BEGIN Materials provided
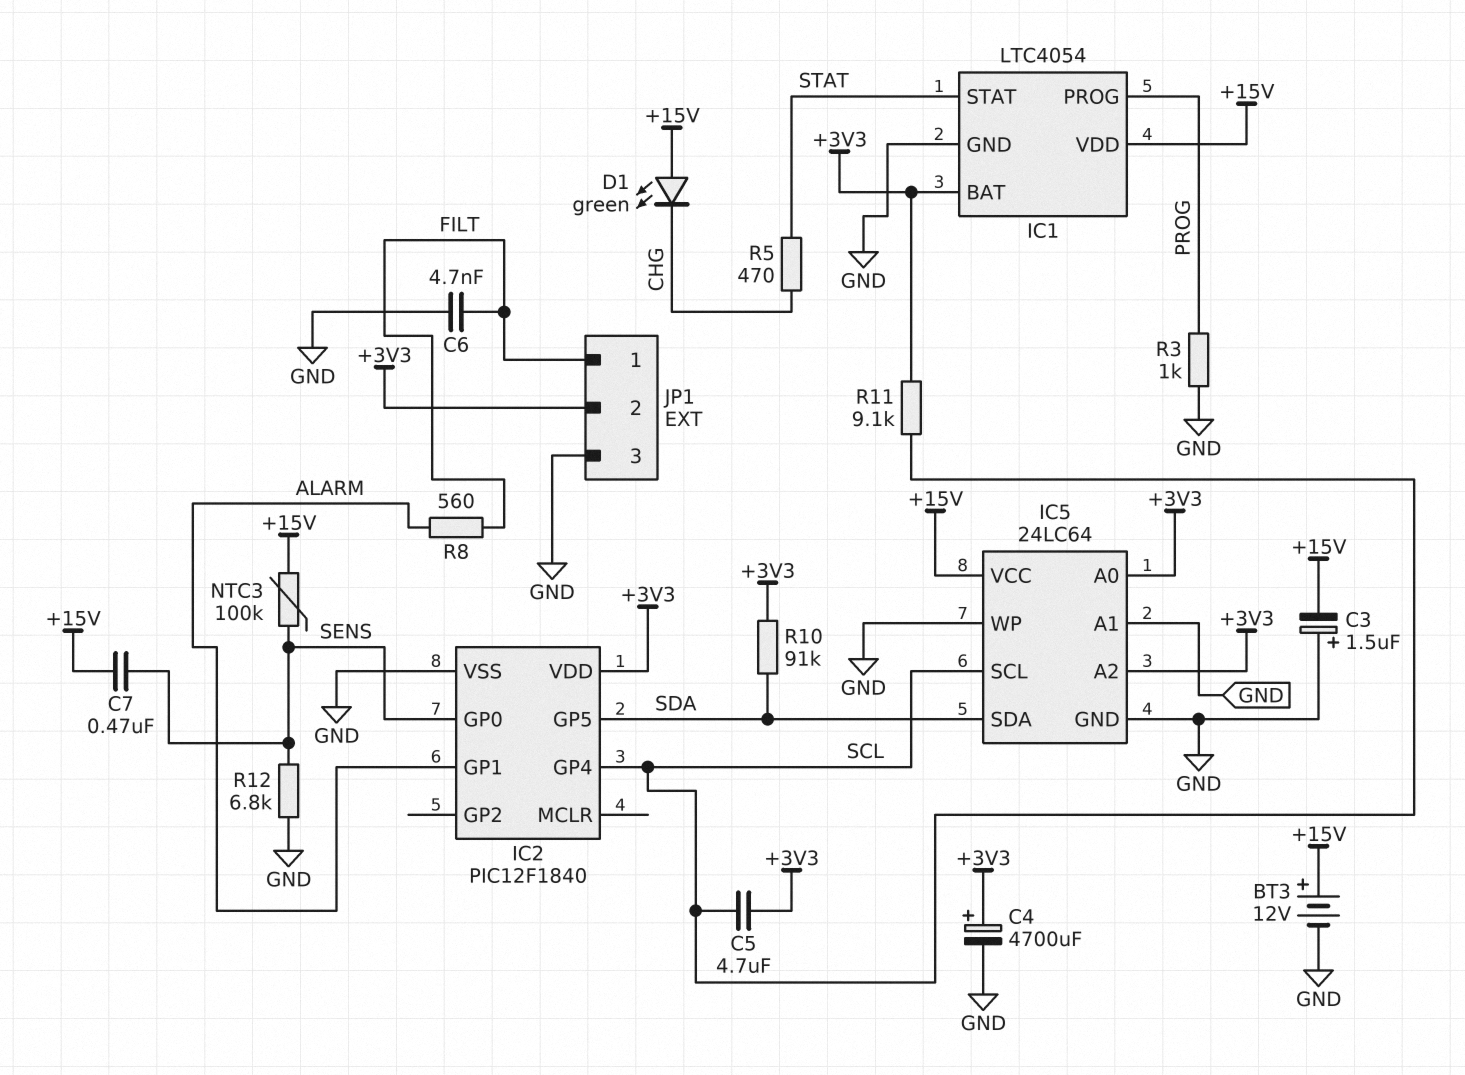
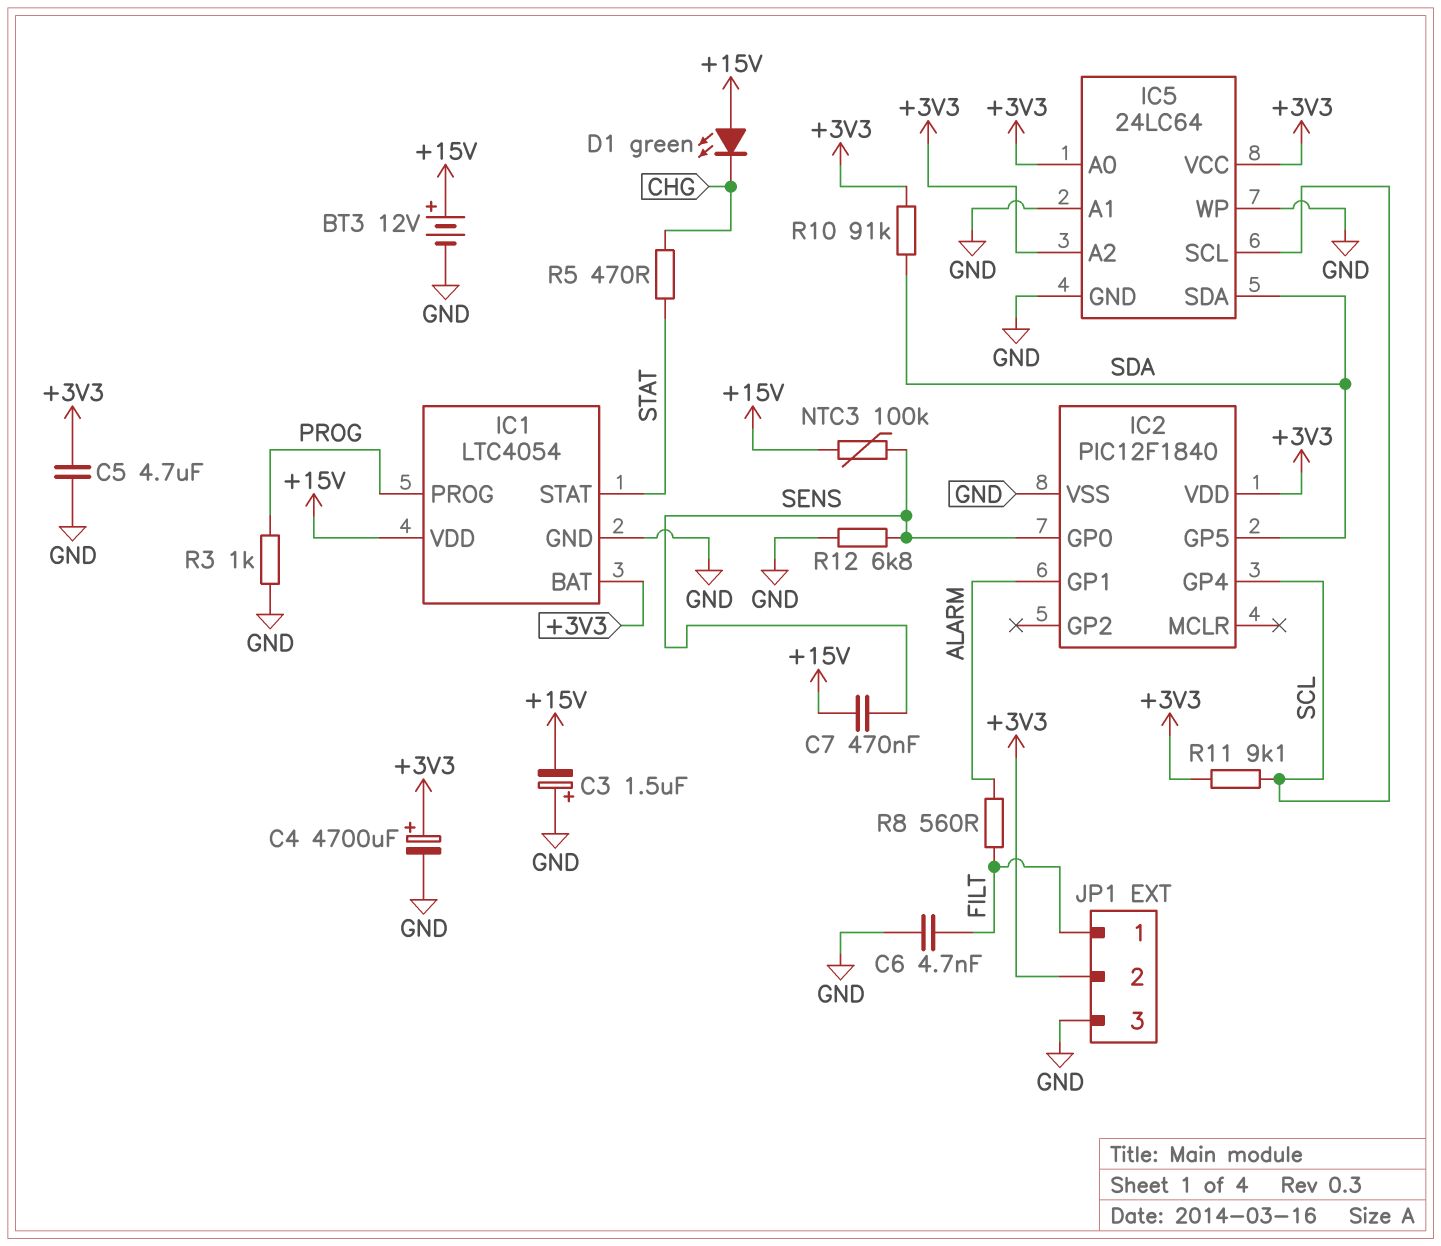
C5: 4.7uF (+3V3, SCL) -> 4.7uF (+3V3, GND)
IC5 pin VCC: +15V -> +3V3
END Materials provided
BEGIN Materials provided
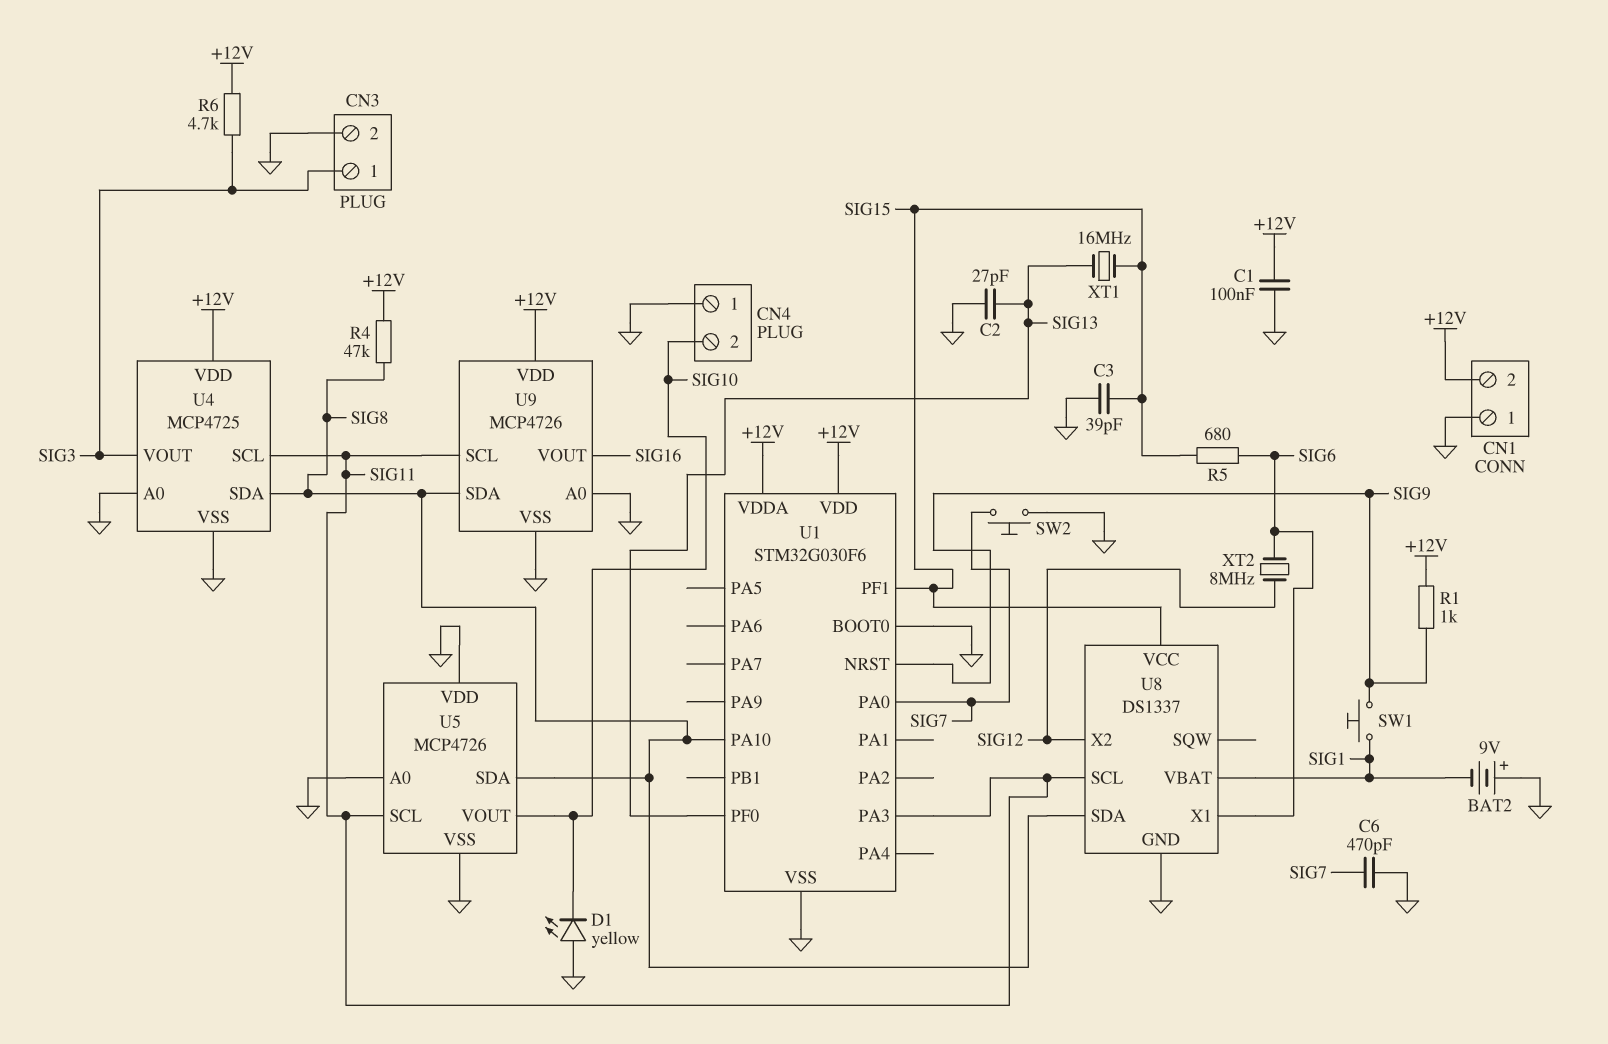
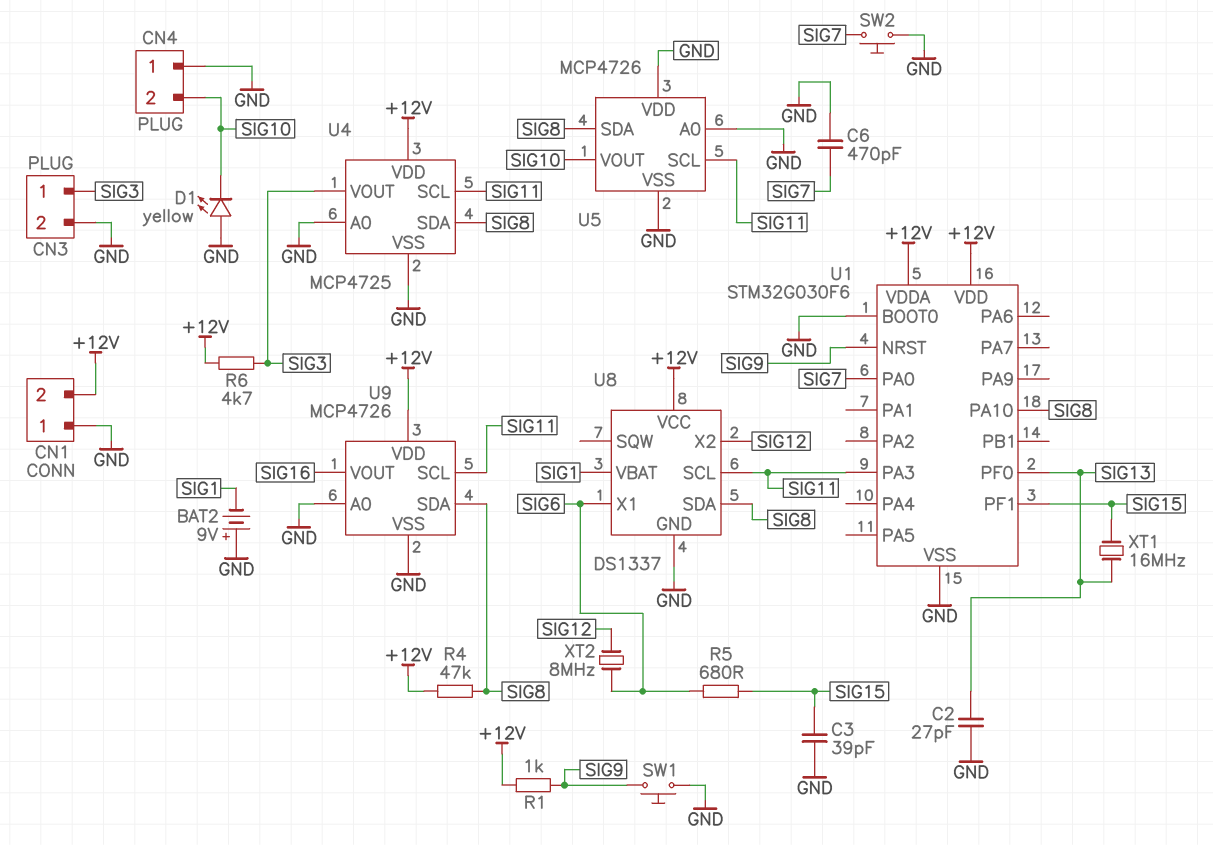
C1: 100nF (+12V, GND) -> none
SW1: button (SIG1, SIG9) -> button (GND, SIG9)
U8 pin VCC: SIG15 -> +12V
END Materials provided
BEGIN Materials provided
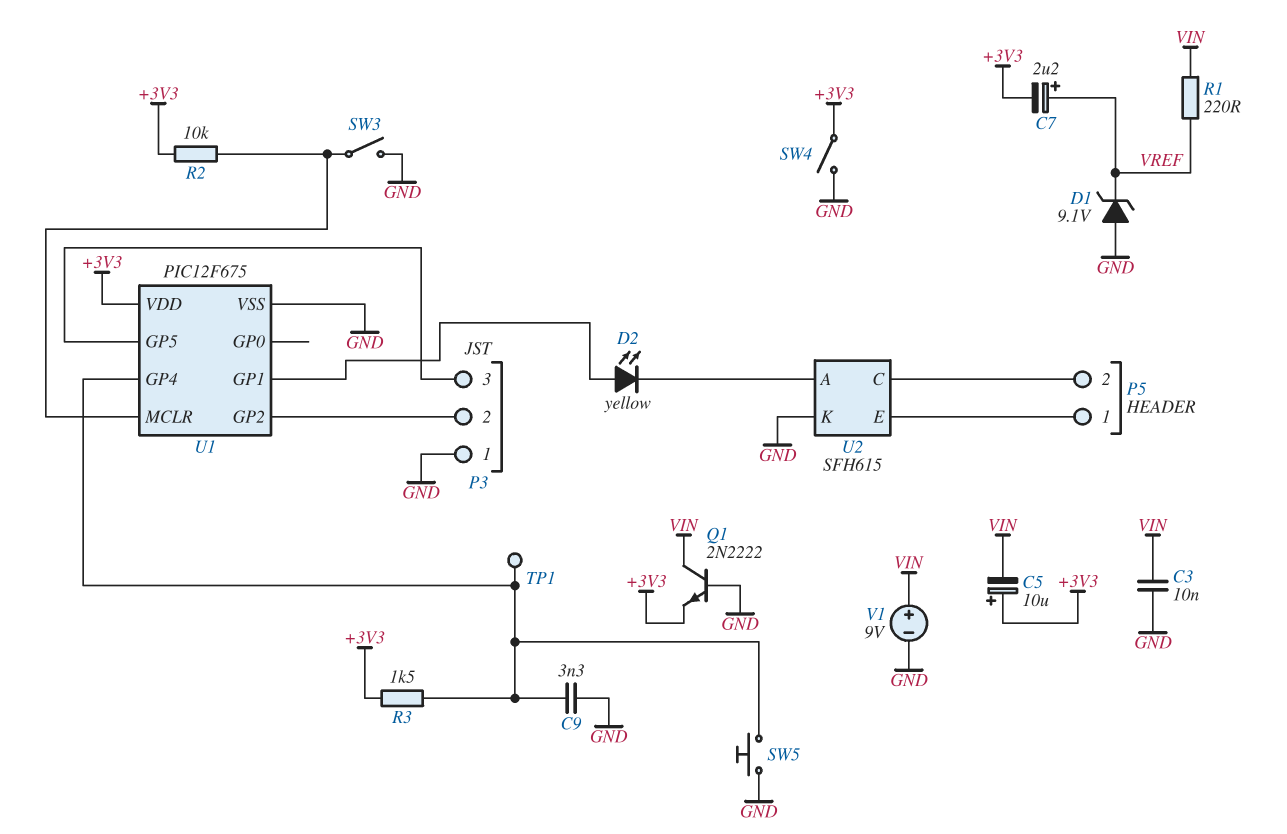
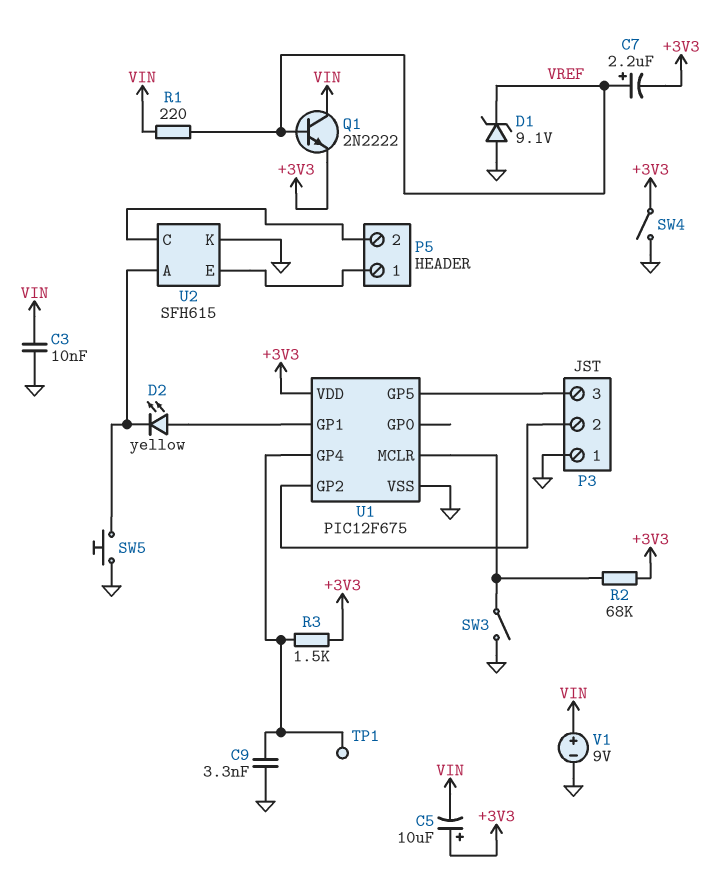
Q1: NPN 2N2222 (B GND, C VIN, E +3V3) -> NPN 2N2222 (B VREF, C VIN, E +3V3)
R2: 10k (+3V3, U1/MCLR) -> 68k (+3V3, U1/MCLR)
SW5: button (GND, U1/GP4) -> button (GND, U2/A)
END Materials provided
The problem:
Restate word for word the lines in the material above from the one with "Q1: NPN 2N2222" to the one with "SW5: button (GND, U1/GP4)"; both of those lines count, and nothing else does.

Task output:
Q1: NPN 2N2222 (B GND, C VIN, E +3V3) -> NPN 2N2222 (B VREF, C VIN, E +3V3)
R2: 10k (+3V3, U1/MCLR) -> 68k (+3V3, U1/MCLR)
SW5: button (GND, U1/GP4) -> button (GND, U2/A)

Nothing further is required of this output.